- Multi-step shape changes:

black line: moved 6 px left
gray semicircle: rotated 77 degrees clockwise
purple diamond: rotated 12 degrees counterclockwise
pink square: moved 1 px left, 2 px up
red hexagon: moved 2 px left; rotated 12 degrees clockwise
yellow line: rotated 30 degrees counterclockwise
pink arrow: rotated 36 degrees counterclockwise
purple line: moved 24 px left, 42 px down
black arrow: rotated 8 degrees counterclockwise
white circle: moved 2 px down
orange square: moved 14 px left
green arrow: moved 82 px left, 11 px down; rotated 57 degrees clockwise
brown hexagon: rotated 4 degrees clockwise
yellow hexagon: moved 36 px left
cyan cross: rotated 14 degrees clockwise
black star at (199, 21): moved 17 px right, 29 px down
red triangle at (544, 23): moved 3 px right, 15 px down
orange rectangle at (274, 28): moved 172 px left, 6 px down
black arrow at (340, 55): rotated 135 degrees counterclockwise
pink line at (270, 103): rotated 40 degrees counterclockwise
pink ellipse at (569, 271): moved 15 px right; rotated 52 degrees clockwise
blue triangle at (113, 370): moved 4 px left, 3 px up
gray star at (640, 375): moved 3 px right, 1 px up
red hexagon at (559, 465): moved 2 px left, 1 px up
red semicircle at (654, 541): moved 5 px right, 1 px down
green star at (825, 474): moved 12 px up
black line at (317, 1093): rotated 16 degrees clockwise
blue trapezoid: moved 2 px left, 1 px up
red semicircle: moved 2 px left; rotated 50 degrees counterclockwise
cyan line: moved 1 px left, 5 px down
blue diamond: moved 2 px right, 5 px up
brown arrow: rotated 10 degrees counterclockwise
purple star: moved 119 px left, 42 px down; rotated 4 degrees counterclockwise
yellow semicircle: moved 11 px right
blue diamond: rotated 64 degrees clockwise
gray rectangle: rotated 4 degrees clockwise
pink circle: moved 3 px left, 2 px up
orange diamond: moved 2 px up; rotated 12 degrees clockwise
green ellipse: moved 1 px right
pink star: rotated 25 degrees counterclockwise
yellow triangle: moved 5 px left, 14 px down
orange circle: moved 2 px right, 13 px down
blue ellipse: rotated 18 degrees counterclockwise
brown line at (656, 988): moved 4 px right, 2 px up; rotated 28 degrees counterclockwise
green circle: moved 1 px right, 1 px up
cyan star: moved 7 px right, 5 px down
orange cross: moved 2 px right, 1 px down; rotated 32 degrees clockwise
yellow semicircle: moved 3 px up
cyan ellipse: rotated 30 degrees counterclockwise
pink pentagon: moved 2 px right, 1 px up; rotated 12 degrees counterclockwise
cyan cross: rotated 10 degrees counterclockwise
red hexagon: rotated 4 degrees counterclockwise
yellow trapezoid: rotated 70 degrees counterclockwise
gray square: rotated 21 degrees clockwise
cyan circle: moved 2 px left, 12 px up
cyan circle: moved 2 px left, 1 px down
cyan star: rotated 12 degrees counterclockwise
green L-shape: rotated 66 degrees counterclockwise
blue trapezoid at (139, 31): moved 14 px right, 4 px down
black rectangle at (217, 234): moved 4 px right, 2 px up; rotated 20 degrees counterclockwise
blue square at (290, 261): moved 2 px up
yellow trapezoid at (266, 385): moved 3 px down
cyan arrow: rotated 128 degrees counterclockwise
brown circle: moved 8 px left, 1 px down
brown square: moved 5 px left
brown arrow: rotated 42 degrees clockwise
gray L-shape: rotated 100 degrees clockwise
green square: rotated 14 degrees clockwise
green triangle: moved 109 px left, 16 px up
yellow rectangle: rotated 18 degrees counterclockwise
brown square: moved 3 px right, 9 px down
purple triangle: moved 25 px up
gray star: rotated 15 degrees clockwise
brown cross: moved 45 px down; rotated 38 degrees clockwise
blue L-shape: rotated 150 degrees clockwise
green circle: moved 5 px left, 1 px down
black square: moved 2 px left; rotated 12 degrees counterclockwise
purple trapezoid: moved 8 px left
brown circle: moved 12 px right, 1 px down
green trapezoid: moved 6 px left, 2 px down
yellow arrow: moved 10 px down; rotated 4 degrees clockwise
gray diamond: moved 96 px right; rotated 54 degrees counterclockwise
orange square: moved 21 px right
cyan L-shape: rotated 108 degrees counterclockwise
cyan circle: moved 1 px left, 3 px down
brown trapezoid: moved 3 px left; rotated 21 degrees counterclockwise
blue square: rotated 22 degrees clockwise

- TASK REQUIREMENTS: Write out only those lines of the entries that lie between the line containing "gray star: rotated 15 degrees clockwise" and the last line, inclusive, reproducing them exactly.

- WRITTEN SOLUTION:
gray star: rotated 15 degrees clockwise
brown cross: moved 45 px down; rotated 38 degrees clockwise
blue L-shape: rotated 150 degrees clockwise
green circle: moved 5 px left, 1 px down
black square: moved 2 px left; rotated 12 degrees counterclockwise
purple trapezoid: moved 8 px left
brown circle: moved 12 px right, 1 px down
green trapezoid: moved 6 px left, 2 px down
yellow arrow: moved 10 px down; rotated 4 degrees clockwise
gray diamond: moved 96 px right; rotated 54 degrees counterclockwise
orange square: moved 21 px right
cyan L-shape: rotated 108 degrees counterclockwise
cyan circle: moved 1 px left, 3 px down
brown trapezoid: moved 3 px left; rotated 21 degrees counterclockwise
blue square: rotated 22 degrees clockwise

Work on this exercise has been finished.